* [Entries shown]
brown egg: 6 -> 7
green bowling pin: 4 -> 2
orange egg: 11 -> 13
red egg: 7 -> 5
* * *
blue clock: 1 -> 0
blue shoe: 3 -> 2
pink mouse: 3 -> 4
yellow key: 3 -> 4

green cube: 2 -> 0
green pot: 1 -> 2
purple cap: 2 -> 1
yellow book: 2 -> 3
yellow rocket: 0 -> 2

* [Work order]
For every line of the material that holds the word "yellow", make a copy.

* [Completed exercise]
yellow key: 3 -> 4
yellow book: 2 -> 3
yellow rocket: 0 -> 2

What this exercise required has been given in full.